Assigned task: Below are the records; copy each line in them that holds the word "white".

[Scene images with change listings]
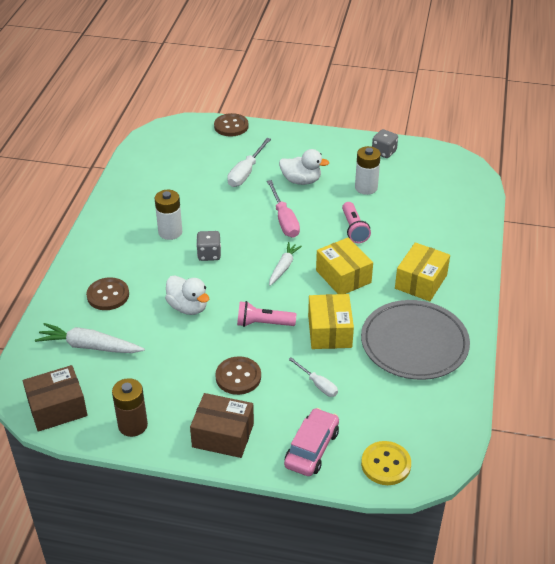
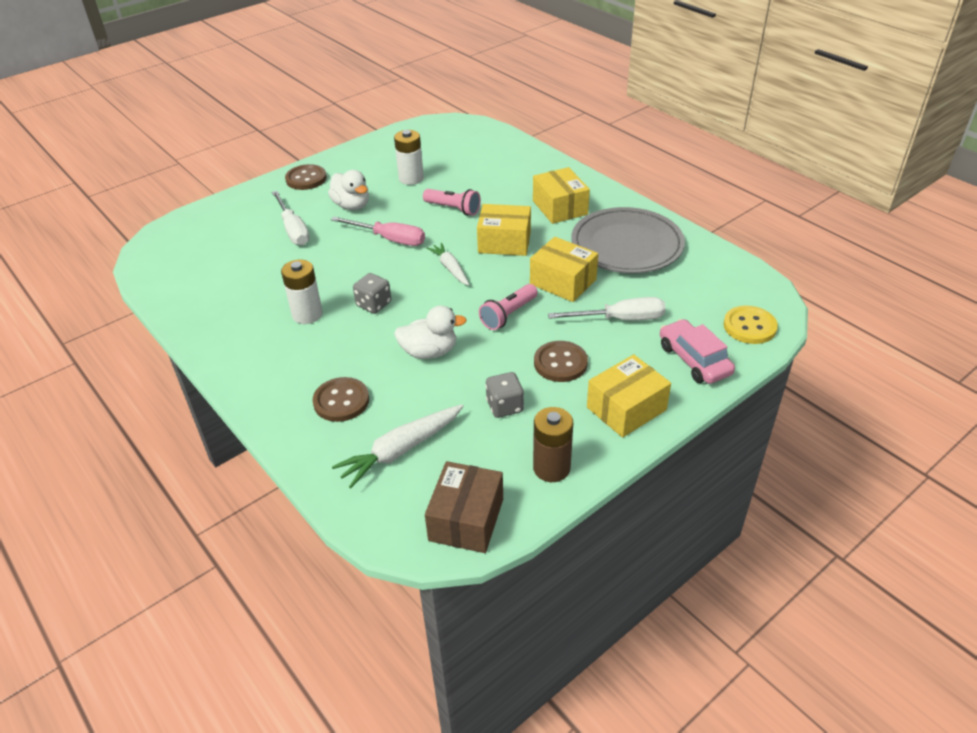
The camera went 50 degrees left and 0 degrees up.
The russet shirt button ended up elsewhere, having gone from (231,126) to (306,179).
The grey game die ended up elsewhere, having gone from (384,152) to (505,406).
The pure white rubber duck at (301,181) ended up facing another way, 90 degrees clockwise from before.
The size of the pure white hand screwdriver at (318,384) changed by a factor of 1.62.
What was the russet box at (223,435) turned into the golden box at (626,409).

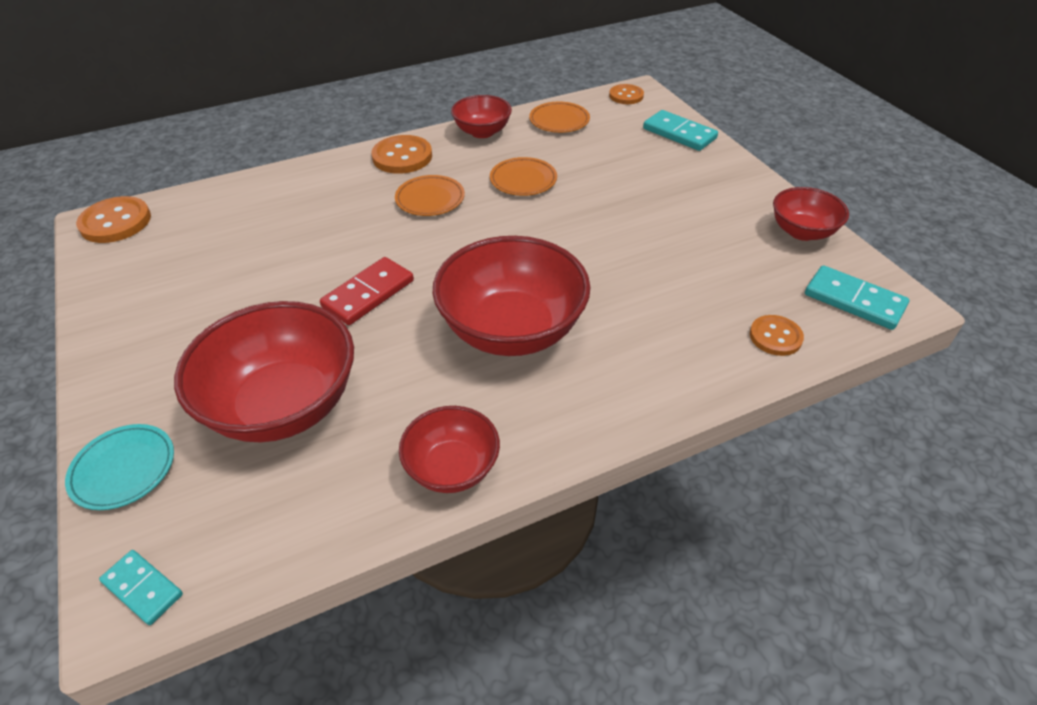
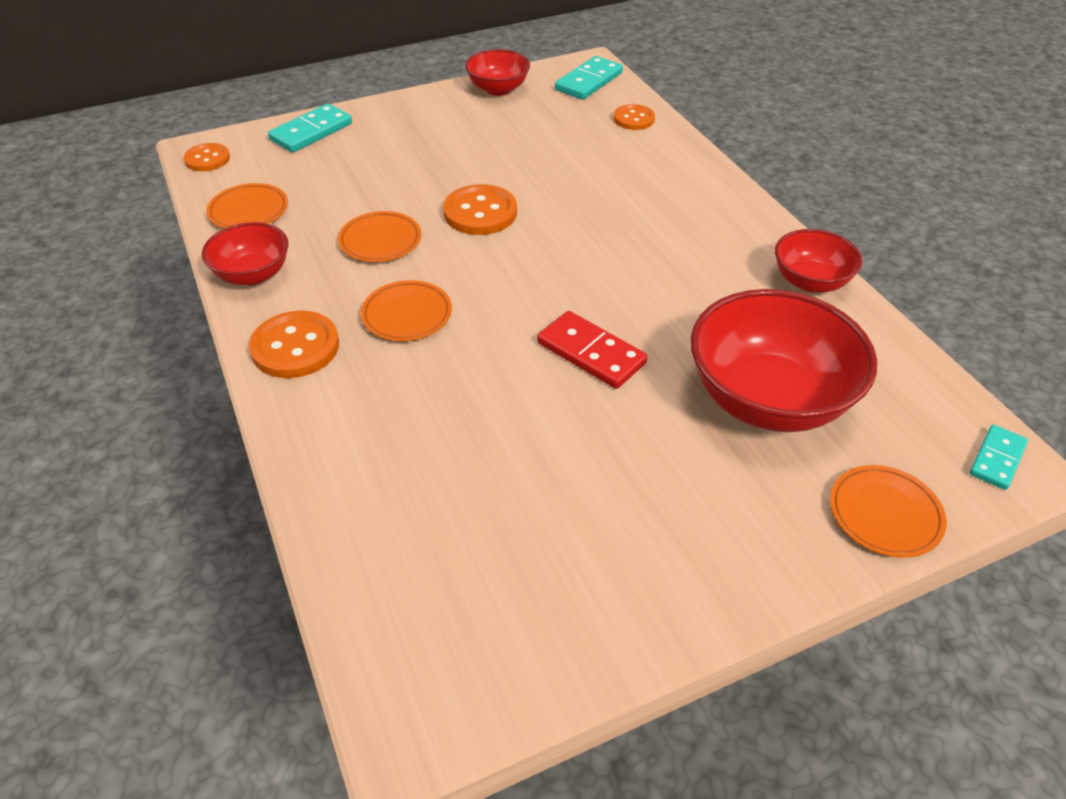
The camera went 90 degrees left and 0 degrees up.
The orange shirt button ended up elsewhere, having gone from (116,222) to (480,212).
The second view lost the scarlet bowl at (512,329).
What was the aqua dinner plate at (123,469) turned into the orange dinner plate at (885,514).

Solution to this exercise:
The pure white rubber duck at (301,181) ended up facing another way, 90 degrees clockwise from before.
The size of the pure white hand screwdriver at (318,384) changed by a factor of 1.62.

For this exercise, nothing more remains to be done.